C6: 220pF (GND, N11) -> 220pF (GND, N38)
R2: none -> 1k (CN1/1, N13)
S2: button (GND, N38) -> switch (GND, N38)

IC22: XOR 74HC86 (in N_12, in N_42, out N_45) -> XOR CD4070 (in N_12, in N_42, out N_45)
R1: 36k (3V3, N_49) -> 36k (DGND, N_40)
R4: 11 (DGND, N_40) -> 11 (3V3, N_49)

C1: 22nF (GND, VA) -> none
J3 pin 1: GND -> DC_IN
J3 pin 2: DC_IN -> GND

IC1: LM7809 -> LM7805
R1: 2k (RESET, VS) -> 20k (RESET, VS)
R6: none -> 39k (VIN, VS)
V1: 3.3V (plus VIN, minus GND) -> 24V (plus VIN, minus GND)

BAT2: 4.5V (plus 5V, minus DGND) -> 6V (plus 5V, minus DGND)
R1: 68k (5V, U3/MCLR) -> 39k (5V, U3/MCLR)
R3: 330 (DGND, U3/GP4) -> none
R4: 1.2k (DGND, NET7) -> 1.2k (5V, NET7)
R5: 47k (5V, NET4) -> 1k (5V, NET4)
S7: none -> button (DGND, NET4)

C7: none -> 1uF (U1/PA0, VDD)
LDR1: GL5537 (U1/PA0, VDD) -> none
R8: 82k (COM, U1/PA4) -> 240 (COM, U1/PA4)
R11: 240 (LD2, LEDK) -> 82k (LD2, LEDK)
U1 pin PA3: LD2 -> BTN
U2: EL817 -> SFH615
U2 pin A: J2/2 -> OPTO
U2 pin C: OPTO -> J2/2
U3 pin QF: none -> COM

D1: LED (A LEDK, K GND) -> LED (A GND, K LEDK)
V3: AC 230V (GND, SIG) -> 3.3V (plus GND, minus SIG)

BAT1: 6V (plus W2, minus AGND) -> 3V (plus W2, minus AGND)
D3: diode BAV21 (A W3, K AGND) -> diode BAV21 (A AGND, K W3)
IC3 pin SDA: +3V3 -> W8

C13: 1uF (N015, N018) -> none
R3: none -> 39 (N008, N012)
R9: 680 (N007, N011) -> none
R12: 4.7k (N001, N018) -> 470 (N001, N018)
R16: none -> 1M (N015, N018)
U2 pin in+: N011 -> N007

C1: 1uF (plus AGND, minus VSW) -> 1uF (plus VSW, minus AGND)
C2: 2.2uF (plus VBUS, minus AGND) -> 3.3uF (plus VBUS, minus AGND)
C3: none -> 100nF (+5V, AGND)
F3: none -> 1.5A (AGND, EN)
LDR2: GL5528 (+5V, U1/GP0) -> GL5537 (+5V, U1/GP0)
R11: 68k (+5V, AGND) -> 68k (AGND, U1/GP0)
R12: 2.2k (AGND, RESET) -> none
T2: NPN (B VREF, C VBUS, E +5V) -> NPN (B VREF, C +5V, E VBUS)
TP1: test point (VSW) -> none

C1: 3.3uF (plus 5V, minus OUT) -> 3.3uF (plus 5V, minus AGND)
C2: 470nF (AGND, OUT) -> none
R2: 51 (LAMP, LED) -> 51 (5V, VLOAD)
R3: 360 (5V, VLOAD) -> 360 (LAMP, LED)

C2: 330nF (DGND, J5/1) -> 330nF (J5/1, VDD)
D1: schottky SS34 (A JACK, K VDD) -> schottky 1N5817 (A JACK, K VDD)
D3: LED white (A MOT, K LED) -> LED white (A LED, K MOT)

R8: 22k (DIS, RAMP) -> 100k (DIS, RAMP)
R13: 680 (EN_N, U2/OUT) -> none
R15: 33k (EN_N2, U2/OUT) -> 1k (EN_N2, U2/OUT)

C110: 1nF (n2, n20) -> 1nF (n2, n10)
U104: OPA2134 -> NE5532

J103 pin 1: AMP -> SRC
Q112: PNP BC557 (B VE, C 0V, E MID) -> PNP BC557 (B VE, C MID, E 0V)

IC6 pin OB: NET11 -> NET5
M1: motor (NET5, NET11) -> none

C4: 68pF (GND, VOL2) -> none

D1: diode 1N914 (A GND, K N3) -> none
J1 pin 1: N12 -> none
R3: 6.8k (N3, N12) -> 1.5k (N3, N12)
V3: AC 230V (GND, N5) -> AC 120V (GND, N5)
......
### TASK ITEM
Taking the entries above, write out exactly each line from the one holding "BAT1: 6V (plus" to the one holding "C2: 2.2uF (plus", both included, and stop there.

### WRITTEN SOLUTION
BAT1: 6V (plus W2, minus AGND) -> 3V (plus W2, minus AGND)
D3: diode BAV21 (A W3, K AGND) -> diode BAV21 (A AGND, K W3)
IC3 pin SDA: +3V3 -> W8

C13: 1uF (N015, N018) -> none
R3: none -> 39 (N008, N012)
R9: 680 (N007, N011) -> none
R12: 4.7k (N001, N018) -> 470 (N001, N018)
R16: none -> 1M (N015, N018)
U2 pin in+: N011 -> N007

C1: 1uF (plus AGND, minus VSW) -> 1uF (plus VSW, minus AGND)
C2: 2.2uF (plus VBUS, minus AGND) -> 3.3uF (plus VBUS, minus AGND)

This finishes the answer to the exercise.